*What you should do*. Give back only the lines in the records below from the one with "blue trophy 638, 237, 64, 81" to the one with "brown egg 383, 400, 52, 40", both inclusive, word for word.

(Stored records)
⟨

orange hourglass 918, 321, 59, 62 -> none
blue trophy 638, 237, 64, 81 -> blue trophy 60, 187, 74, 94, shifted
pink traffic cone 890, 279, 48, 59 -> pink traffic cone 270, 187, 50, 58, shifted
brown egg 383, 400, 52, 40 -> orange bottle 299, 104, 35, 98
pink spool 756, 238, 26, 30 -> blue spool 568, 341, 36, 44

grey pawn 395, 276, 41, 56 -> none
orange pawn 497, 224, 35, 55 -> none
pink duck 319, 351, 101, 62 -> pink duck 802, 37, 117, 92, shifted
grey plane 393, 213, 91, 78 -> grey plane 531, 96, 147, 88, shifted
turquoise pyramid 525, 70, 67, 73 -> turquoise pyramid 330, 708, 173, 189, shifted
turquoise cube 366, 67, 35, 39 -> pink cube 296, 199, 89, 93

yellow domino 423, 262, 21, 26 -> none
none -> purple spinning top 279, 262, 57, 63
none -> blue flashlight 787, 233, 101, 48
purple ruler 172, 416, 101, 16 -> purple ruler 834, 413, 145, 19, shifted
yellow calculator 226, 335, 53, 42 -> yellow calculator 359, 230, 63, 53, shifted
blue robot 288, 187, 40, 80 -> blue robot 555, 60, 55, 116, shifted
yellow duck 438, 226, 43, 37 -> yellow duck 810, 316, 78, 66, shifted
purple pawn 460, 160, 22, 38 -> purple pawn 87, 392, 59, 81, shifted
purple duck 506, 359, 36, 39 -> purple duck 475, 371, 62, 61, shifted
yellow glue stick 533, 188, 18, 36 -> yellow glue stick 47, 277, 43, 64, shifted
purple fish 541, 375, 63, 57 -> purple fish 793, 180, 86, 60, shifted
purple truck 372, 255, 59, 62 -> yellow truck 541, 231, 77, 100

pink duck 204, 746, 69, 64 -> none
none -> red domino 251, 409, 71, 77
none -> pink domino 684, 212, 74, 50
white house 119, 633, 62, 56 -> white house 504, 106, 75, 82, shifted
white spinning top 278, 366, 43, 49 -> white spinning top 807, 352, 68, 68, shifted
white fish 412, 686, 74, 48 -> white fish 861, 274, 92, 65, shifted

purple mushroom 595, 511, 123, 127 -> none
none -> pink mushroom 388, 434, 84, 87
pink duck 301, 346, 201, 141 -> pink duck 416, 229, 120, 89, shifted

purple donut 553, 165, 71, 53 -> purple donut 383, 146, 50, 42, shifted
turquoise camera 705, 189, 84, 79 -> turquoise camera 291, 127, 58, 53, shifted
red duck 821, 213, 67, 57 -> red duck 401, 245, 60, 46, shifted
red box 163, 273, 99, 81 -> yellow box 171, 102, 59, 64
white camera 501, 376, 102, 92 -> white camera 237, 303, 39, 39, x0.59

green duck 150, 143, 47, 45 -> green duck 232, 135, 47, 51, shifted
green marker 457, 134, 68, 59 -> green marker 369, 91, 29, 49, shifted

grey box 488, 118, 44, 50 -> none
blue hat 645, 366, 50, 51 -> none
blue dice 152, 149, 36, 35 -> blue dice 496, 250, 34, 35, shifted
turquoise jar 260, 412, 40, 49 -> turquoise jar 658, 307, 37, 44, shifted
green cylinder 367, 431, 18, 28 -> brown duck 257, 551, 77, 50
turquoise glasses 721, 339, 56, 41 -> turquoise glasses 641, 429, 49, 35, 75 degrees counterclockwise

⟩

*Task result*.
blue trophy 638, 237, 64, 81 -> blue trophy 60, 187, 74, 94, shifted
pink traffic cone 890, 279, 48, 59 -> pink traffic cone 270, 187, 50, 58, shifted
brown egg 383, 400, 52, 40 -> orange bottle 299, 104, 35, 98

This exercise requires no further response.